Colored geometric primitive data

%%

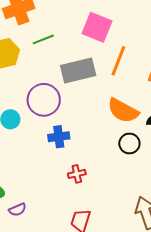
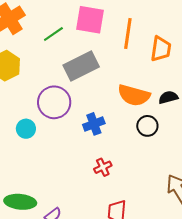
green line: (43, 39) -> (53, 34), moved
orange line: (118, 61) -> (128, 34), moved
blue cross: (59, 137) -> (94, 124), moved

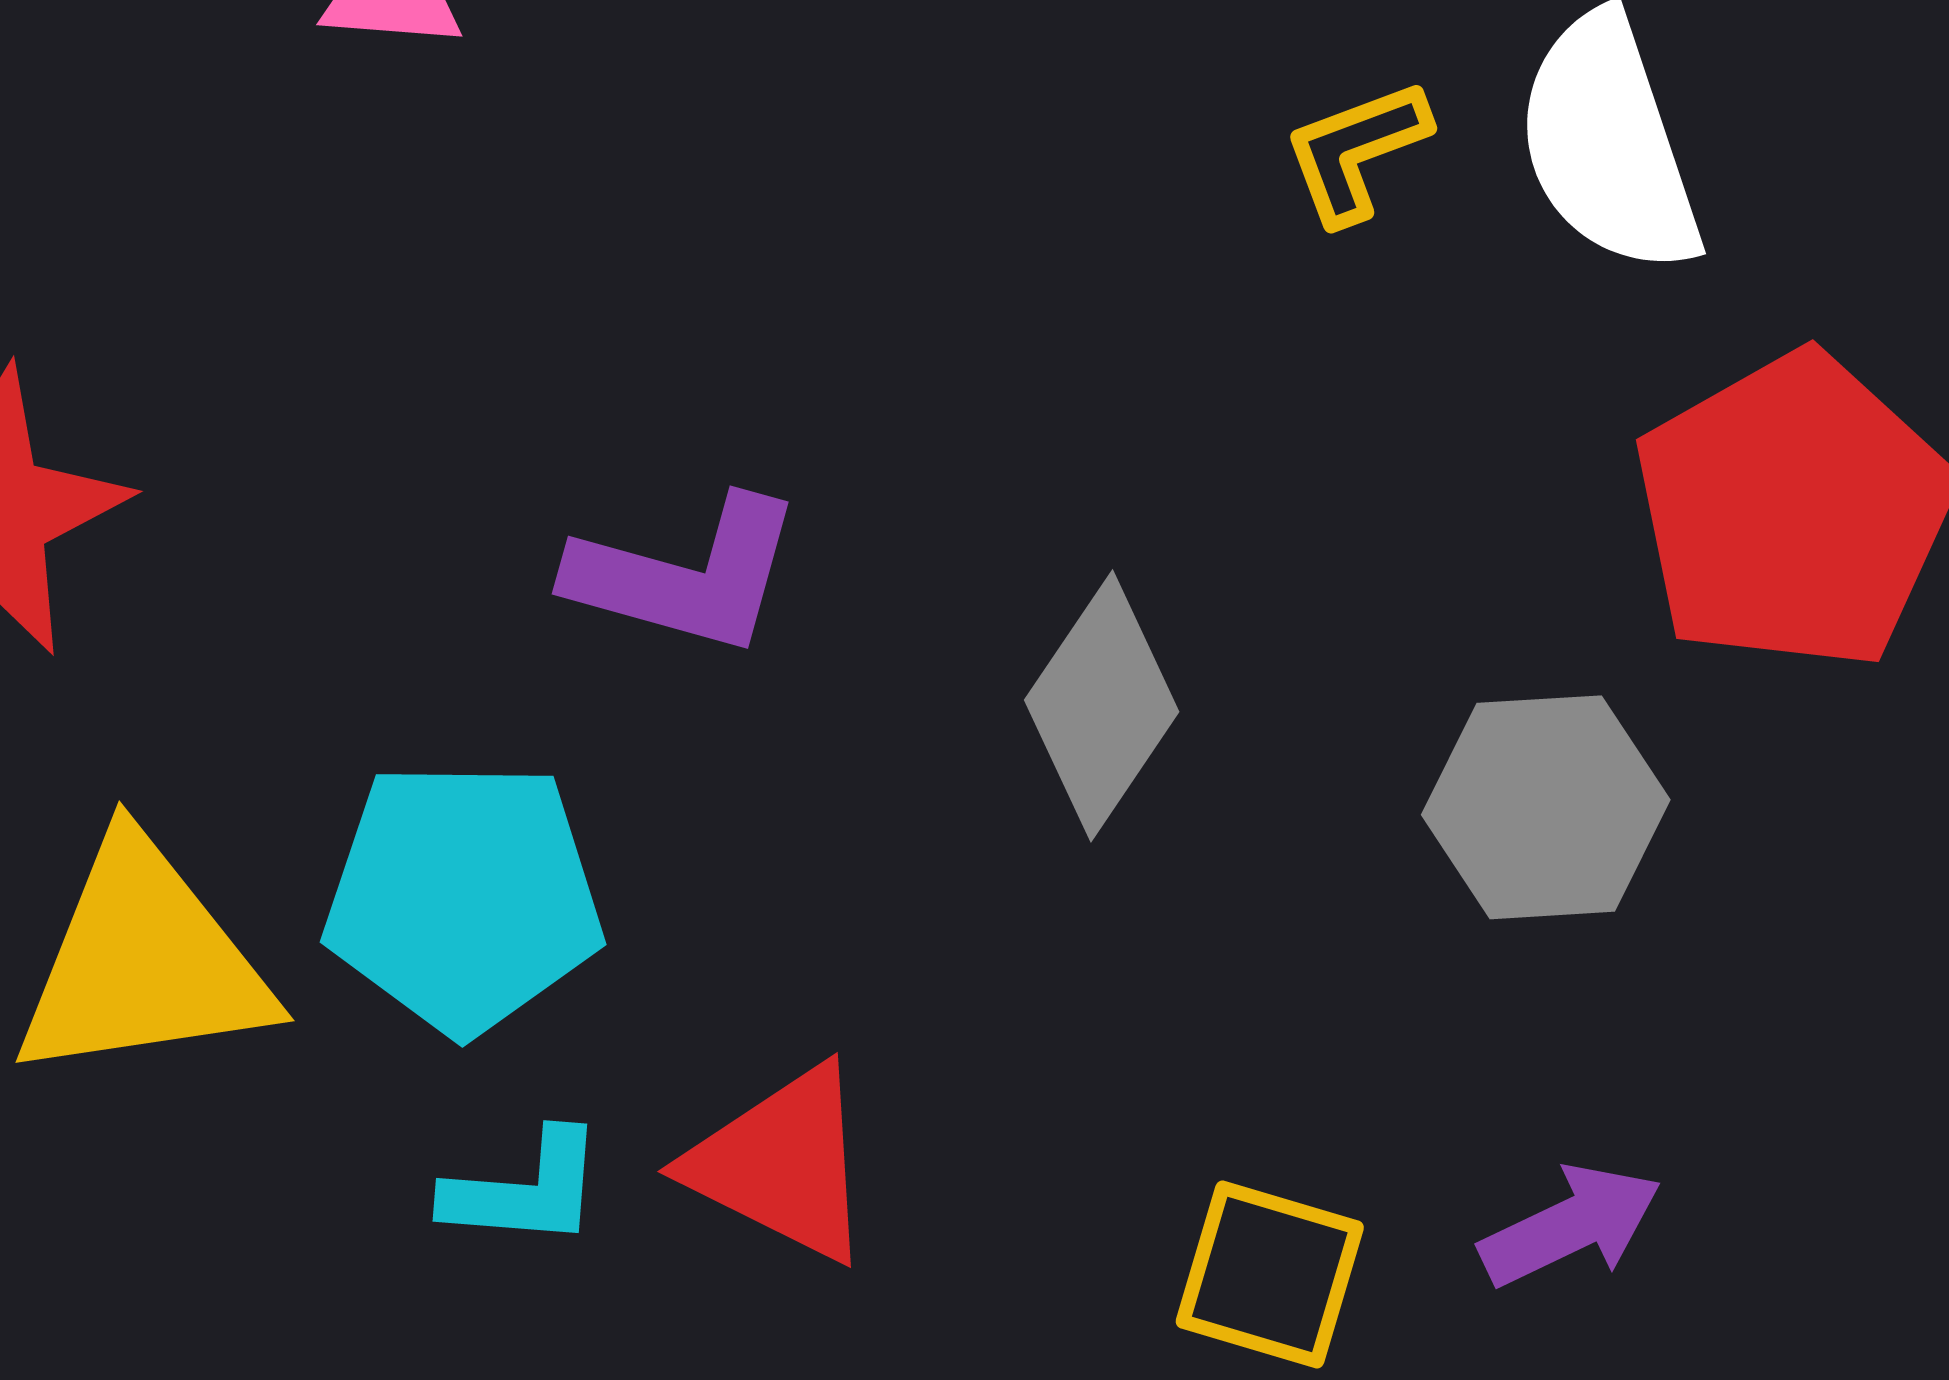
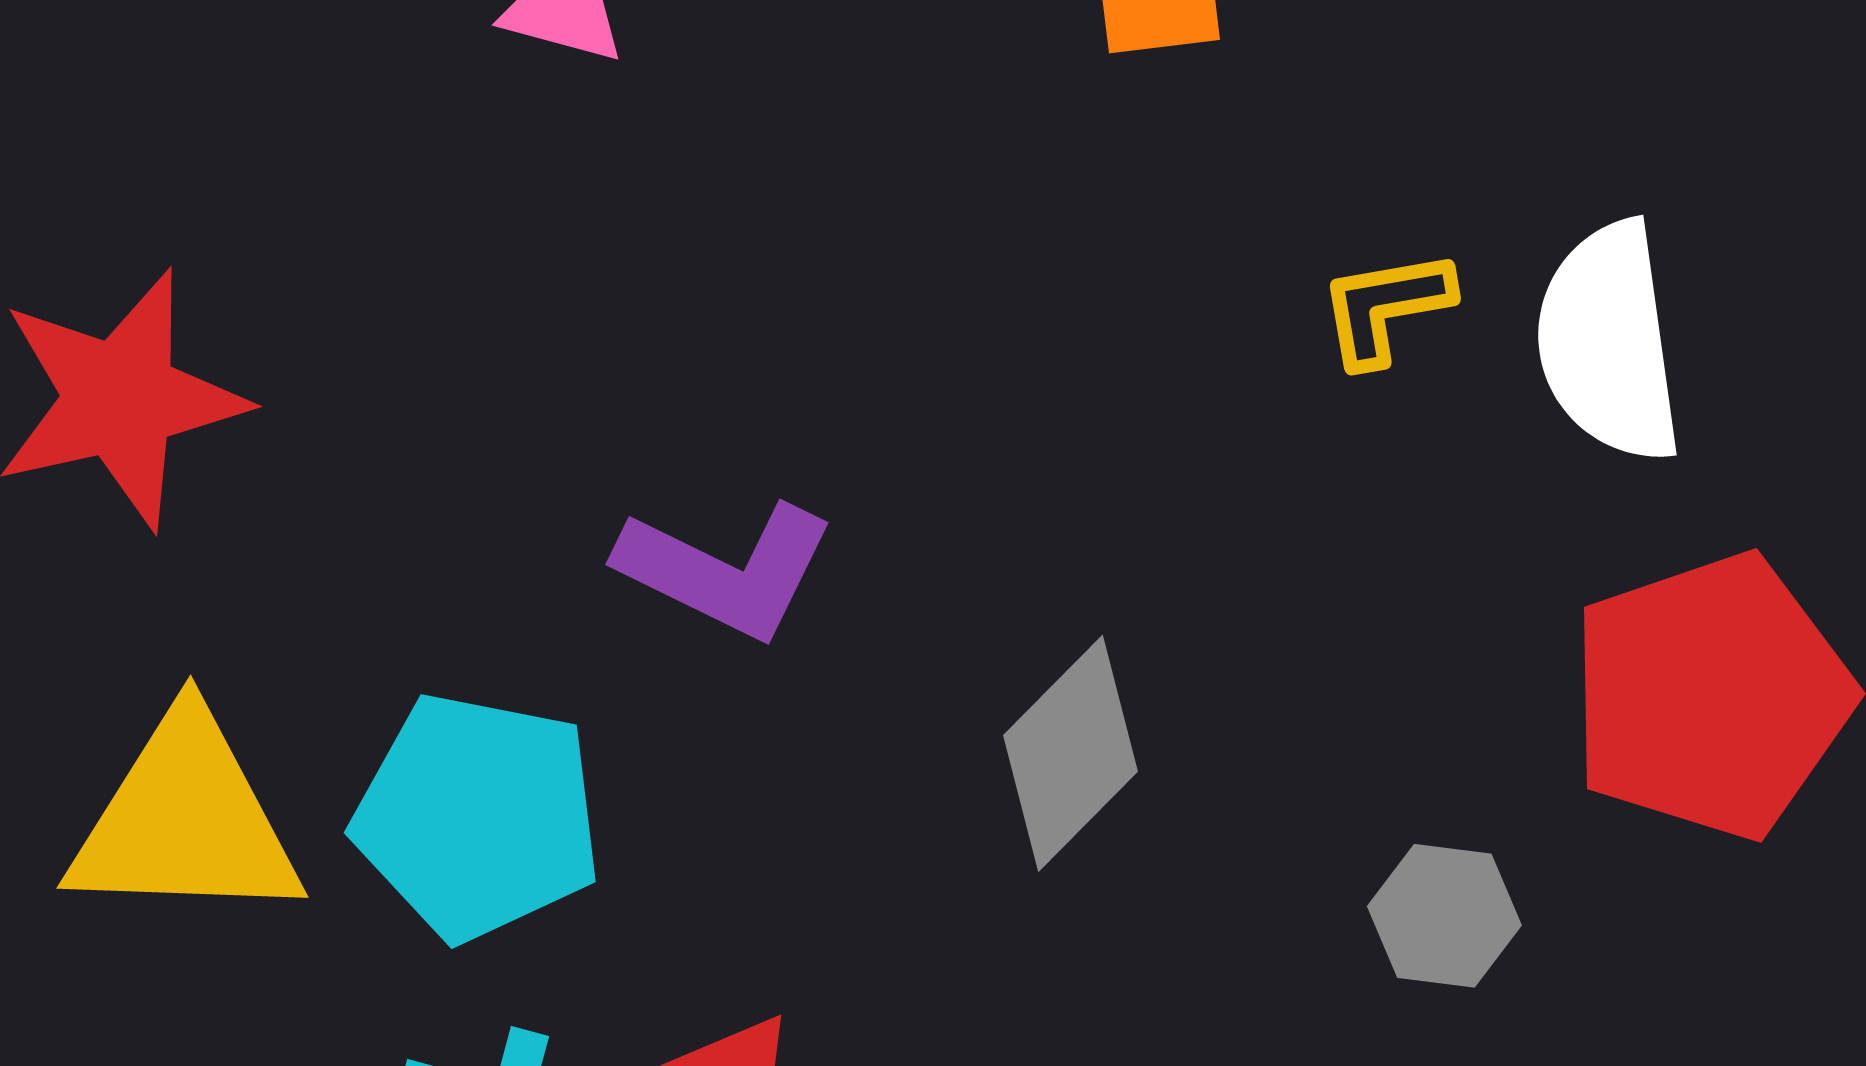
gray hexagon: (1546, 807) -> (1444, 916), size x0.7

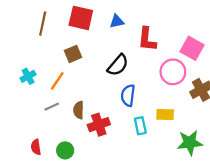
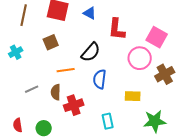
blue triangle: (117, 21) -> (90, 13), turned 40
cyan cross: (28, 76) -> (16, 52), moved
orange line: (57, 81) -> (66, 70), moved, turned 48
cyan rectangle: (140, 126) -> (108, 121), moved

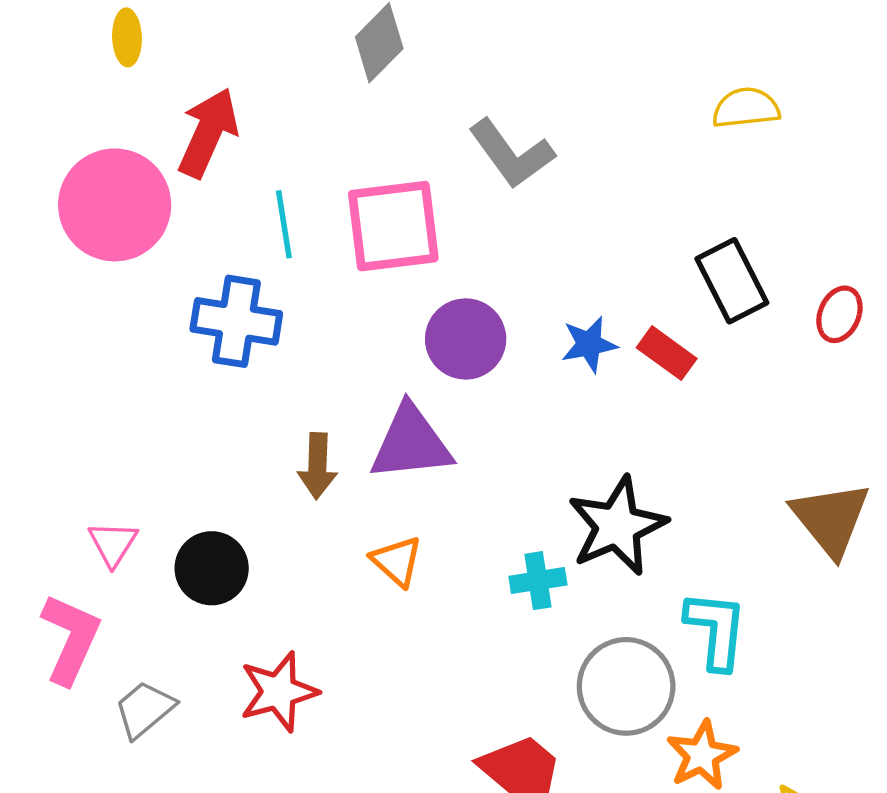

%%

Please copy only the lines from the one that contains "orange line: (118, 61) -> (128, 34), moved" through the last line of the records, exactly, and keep every picture out of the copy.

orange line: (118, 61) -> (128, 34), moved
blue cross: (59, 137) -> (94, 124), moved

gray hexagon: (1546, 807) -> (1444, 916), size x0.7

blue triangle: (117, 21) -> (90, 13), turned 40
cyan cross: (28, 76) -> (16, 52), moved
orange line: (57, 81) -> (66, 70), moved, turned 48
cyan rectangle: (140, 126) -> (108, 121), moved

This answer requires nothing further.